[Building box mappings]
_____
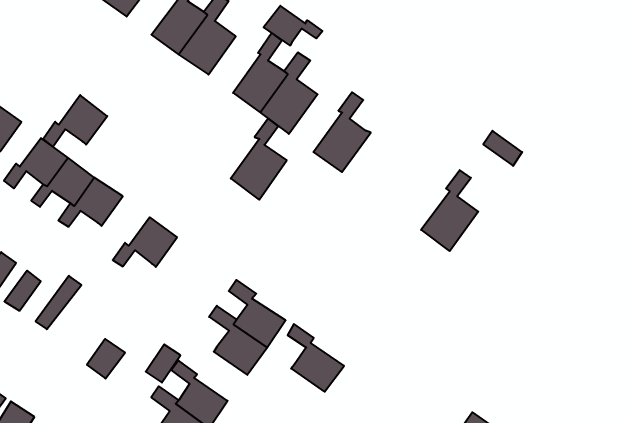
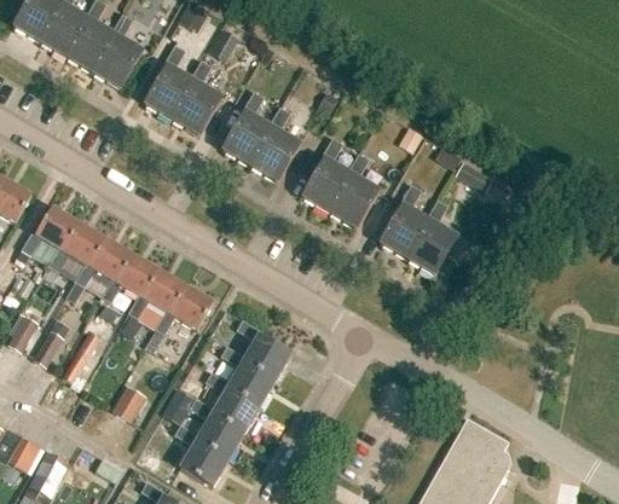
building: [264,6,322,46] -> none
building: [43,95,107,147] -> [100,253,157,302]
building: [231,119,287,200] -> [329,153,378,228]
building: none -> [380,184,429,257]
building: none -> [154,285,213,334]
building: [288,324,344,392] -> [206,371,260,430]

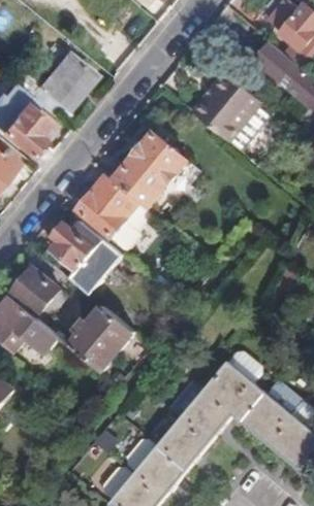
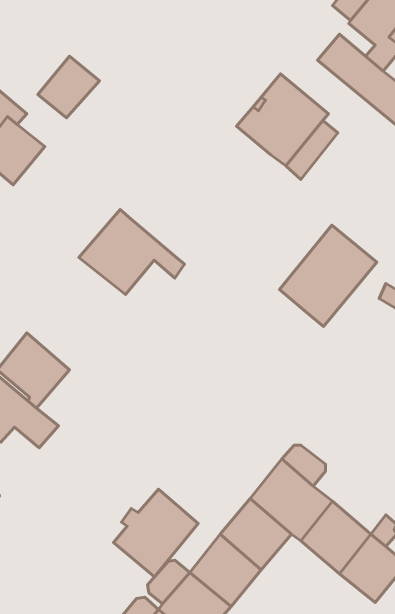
building: [113,132,186,208] -> [280,225,377,326]
building: [50,214,117,290] -> none
building: [69,305,133,371] -> [113,489,198,577]

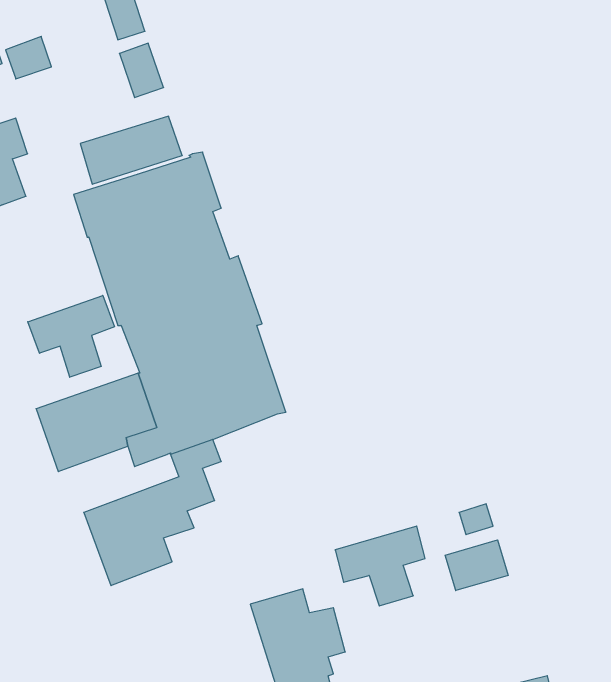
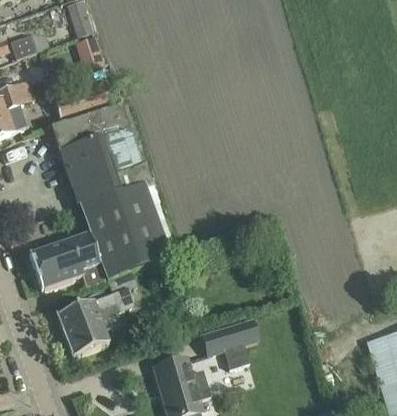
building: [28,295,115,377] -> none
building: [445,540,508,591] -> none

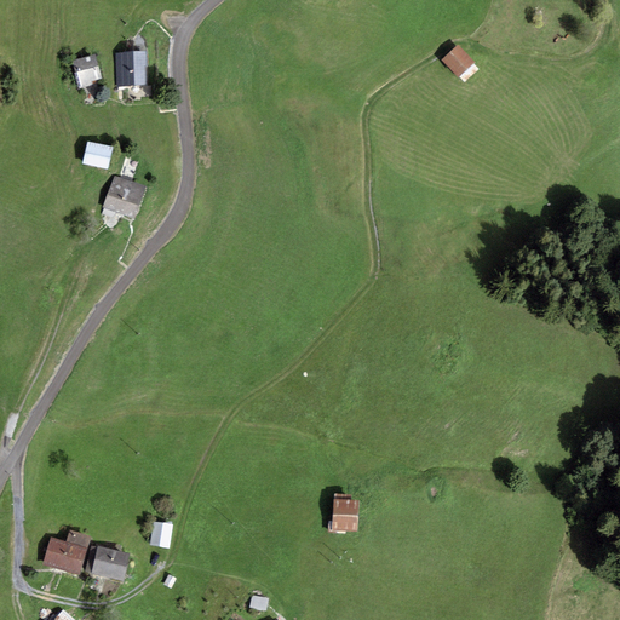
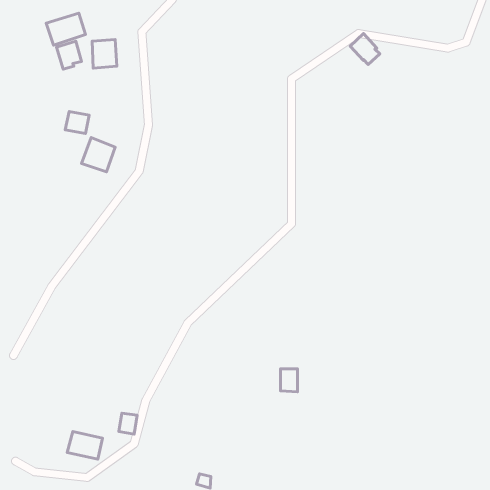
building: none -> [46,13,85,45]
building: [331,503,352,532] -> [280,369,298,392]
building: [44,529,91,574] -> none

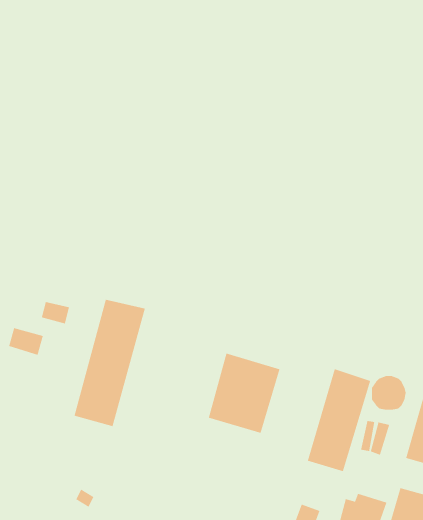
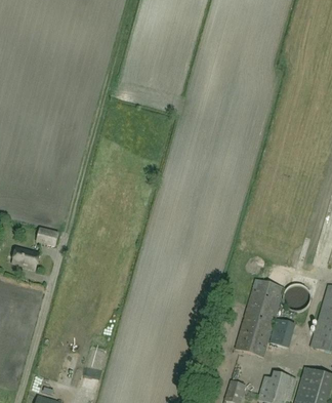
building: [73,299,146,427] -> none
building: [208,352,280,434] -> none

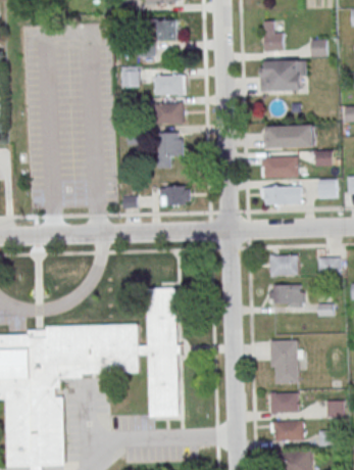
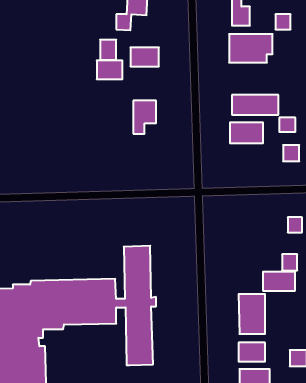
building: [156,103,184,124] -> [97,60,122,79]
building: [159,186,189,205] -> none
building: [261,186,301,204] -> none
building: [270,254,296,276] -> none
building: [268,284,303,304] -> [263,272,295,291]

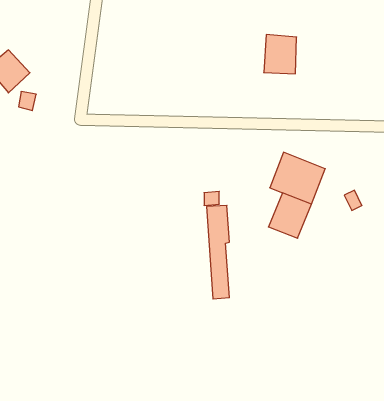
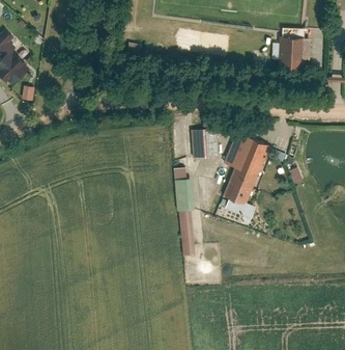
building: [264,35,297,74] -> [282,34,309,66]
building: none -> [191,129,218,158]

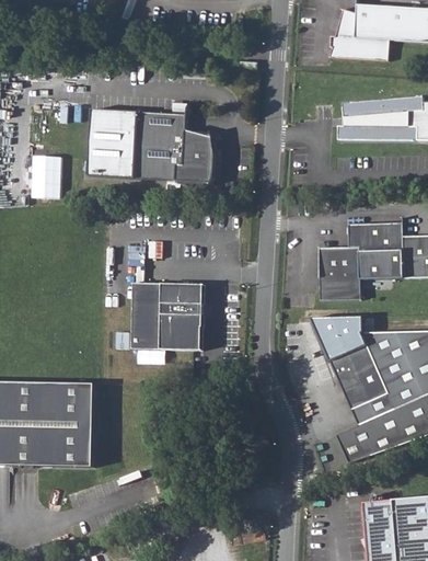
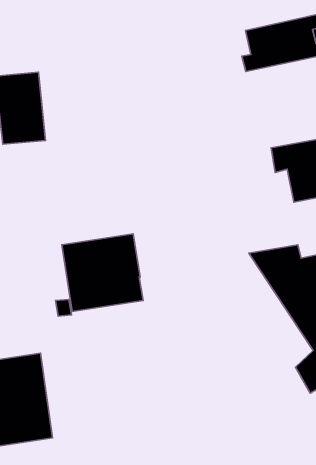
building: [132,112,216,182] -> none
building: [320,245,361,300] -> none

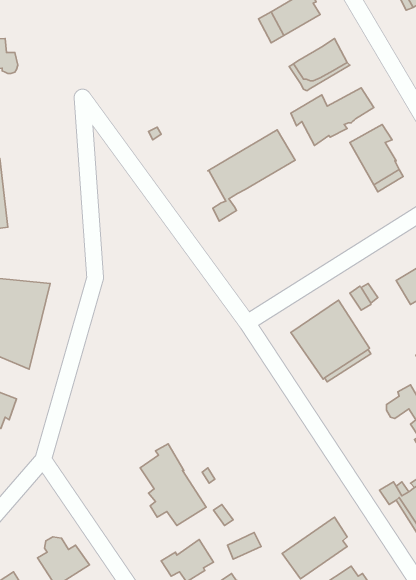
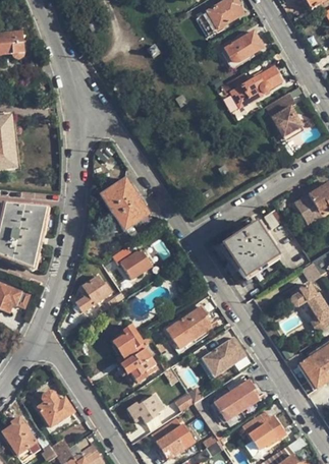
building: [208,130,295,221] -> none
building: none -> [100,177,151,232]
building: none -> [114,248,153,279]
building: none -> [73,275,112,313]
building: none -> [162,304,212,354]
building: none -> [203,337,248,378]

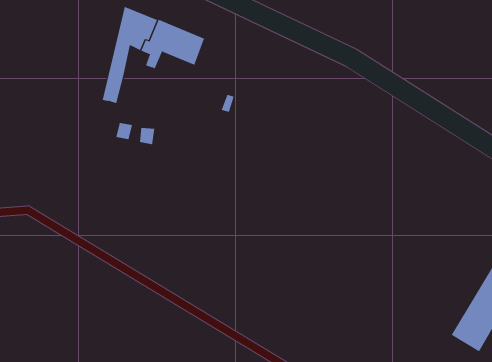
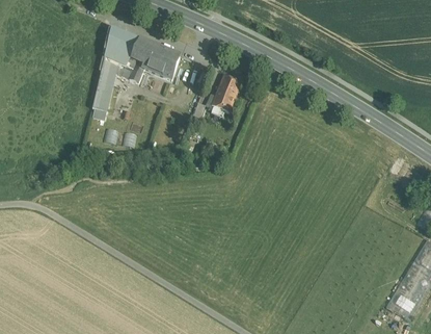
building: none -> [211,74,241,115]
_____
• _WHAT IS BEING ASKED_: With the images removed, give back every entry exactly as shown.

• _SOLVED PROBLEM_:
building: [264,6,322,46] -> none
building: [43,95,107,147] -> [100,253,157,302]
building: [231,119,287,200] -> [329,153,378,228]
building: none -> [380,184,429,257]
building: none -> [154,285,213,334]
building: [288,324,344,392] -> [206,371,260,430]

building: [113,132,186,208] -> [280,225,377,326]
building: [50,214,117,290] -> none
building: [69,305,133,371] -> [113,489,198,577]

building: [28,295,115,377] -> none
building: [445,540,508,591] -> none

building: none -> [46,13,85,45]
building: [331,503,352,532] -> [280,369,298,392]
building: [44,529,91,574] -> none

building: [73,299,146,427] -> none
building: [208,352,280,434] -> none

building: [156,103,184,124] -> [97,60,122,79]
building: [159,186,189,205] -> none
building: [261,186,301,204] -> none
building: [270,254,296,276] -> none
building: [268,284,303,304] -> [263,272,295,291]

building: [264,35,297,74] -> [282,34,309,66]
building: none -> [191,129,218,158]

building: [132,112,216,182] -> none
building: [320,245,361,300] -> none

building: [208,130,295,221] -> none
building: none -> [100,177,151,232]
building: none -> [114,248,153,279]
building: none -> [73,275,112,313]
building: none -> [162,304,212,354]
building: none -> [203,337,248,378]

building: none -> [211,74,241,115]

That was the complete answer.